**TASK OBJECTIVE**
Render the data below as a Markdown table with two columns, Row and Line text, numbering the rows consecutively from 1. Leave out the pictures and any blank lines.

** START OF RECORDS PROVIDED **

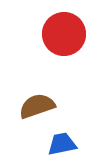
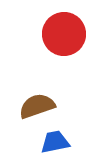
blue trapezoid: moved 7 px left, 2 px up
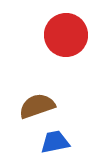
red circle: moved 2 px right, 1 px down
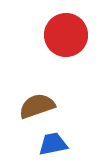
blue trapezoid: moved 2 px left, 2 px down
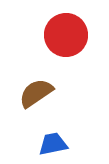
brown semicircle: moved 1 px left, 13 px up; rotated 15 degrees counterclockwise
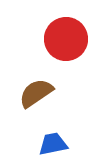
red circle: moved 4 px down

** END OF RECORDS PROVIDED **

**FINAL ANSWER**
| Row | Line text |
|---|---|
| 1 | blue trapezoid: moved 7 px left, 2 px up |
| 2 | red circle: moved 2 px right, 1 px down |
| 3 | blue trapezoid: moved 2 px left, 2 px down |
| 4 | brown semicircle: moved 1 px left, 13 px up; rotated 15 degrees counterclockwise |
| 5 | red circle: moved 4 px down |